### 任务要求
把下方记录中从包含“to the students”的那一行起、到包含“ces'''2-.-> ges'''2( |”的那一行止（两行均包括在内）的各行转换成 JSON 字符串列表，每行对应一个字符串，空行略去。

### 原始数据
####
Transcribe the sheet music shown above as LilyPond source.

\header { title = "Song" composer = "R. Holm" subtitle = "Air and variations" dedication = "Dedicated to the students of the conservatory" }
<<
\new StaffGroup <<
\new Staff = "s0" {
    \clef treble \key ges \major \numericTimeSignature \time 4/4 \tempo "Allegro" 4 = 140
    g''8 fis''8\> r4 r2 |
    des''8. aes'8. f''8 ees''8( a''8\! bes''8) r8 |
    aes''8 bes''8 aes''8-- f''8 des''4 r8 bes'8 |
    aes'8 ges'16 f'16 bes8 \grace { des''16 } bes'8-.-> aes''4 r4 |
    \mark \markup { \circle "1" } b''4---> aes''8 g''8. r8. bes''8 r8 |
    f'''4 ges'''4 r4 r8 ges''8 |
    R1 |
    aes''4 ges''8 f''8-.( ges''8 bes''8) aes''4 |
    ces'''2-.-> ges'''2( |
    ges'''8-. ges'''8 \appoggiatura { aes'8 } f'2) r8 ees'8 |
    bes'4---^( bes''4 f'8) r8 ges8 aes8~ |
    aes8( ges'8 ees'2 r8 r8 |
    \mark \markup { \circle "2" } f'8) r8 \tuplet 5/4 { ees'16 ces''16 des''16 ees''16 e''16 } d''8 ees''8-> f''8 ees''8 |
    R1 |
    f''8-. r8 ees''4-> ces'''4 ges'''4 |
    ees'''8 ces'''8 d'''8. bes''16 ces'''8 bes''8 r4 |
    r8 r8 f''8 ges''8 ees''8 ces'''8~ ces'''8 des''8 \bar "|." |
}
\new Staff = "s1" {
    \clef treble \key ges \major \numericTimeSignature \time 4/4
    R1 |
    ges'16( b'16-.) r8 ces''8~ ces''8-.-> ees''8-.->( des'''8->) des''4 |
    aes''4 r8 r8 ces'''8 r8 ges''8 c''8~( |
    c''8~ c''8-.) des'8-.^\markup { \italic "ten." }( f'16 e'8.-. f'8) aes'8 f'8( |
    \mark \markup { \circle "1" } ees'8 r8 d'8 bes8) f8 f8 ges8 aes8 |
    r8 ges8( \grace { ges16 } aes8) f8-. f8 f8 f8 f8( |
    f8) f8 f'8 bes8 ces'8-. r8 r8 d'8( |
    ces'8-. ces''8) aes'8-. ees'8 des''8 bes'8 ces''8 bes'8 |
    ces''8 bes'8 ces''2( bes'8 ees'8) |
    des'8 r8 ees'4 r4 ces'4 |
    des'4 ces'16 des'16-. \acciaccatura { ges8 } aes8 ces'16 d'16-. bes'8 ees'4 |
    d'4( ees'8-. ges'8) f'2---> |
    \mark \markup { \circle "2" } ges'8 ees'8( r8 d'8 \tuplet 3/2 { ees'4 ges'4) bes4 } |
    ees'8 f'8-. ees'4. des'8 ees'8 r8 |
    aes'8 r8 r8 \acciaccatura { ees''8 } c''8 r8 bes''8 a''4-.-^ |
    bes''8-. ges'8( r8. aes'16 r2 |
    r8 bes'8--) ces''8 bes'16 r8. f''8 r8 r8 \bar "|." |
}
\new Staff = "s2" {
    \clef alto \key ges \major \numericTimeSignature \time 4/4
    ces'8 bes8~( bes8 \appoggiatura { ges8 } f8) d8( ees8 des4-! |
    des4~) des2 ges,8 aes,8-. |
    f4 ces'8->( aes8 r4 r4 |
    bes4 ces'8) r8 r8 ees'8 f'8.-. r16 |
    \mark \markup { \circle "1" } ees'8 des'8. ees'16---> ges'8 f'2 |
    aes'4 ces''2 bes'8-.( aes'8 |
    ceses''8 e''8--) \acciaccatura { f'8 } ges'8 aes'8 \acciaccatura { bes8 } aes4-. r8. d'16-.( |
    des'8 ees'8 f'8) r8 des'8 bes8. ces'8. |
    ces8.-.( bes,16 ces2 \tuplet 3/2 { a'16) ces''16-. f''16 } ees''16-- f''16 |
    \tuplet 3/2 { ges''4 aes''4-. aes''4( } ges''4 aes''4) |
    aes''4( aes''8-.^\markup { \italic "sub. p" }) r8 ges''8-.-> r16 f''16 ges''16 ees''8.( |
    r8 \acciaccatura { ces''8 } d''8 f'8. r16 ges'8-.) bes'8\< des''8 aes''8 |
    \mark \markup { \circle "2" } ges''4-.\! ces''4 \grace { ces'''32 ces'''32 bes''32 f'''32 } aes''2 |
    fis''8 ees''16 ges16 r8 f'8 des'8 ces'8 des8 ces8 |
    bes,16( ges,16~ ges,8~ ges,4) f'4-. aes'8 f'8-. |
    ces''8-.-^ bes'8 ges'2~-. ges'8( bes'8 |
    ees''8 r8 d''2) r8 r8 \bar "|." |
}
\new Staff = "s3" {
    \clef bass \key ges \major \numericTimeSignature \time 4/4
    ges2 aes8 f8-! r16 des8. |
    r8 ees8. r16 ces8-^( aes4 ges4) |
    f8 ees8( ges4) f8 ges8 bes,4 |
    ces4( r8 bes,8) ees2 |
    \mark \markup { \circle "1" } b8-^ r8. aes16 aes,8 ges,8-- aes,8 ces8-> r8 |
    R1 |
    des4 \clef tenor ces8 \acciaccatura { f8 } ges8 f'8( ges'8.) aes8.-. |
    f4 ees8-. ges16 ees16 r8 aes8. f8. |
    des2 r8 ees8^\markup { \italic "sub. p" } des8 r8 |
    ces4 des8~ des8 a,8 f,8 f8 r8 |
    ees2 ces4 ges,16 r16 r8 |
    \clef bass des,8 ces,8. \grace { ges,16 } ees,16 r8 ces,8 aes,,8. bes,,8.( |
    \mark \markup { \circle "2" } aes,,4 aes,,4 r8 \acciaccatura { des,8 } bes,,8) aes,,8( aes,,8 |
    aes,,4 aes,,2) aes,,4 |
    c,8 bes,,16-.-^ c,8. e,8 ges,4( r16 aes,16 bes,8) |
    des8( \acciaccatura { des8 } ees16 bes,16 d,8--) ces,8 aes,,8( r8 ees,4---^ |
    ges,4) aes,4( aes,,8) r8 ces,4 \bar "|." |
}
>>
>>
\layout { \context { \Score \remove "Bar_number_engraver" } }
####
### 本题答案
[
  "\\header { title = \"Song\" composer = \"R. Holm\" subtitle = \"Air and variations\" dedication = \"Dedicated to the students of the conservatory\" }",
  "<<",
  "\\new StaffGroup <<",
  "\\new Staff = \"s0\" {",
  "    \\clef treble \\key ges \\major \\numericTimeSignature \\time 4/4 \\tempo \"Allegro\" 4 = 140",
  "    g''8 fis''8\\> r4 r2 |",
  "    des''8. aes'8. f''8 ees''8( a''8\\! bes''8) r8 |",
  "    aes''8 bes''8 aes''8-- f''8 des''4 r8 bes'8 |",
  "    aes'8 ges'16 f'16 bes8 \\grace { des''16 } bes'8-.-> aes''4 r4 |",
  "    \\mark \\markup { \\circle \"1\" } b''4---> aes''8 g''8. r8. bes''8 r8 |",
  "    f'''4 ges'''4 r4 r8 ges''8 |",
  "    R1 |",
  "    aes''4 ges''8 f''8-.( ges''8 bes''8) aes''4 |",
  "    ces'''2-.-> ges'''2( |"
]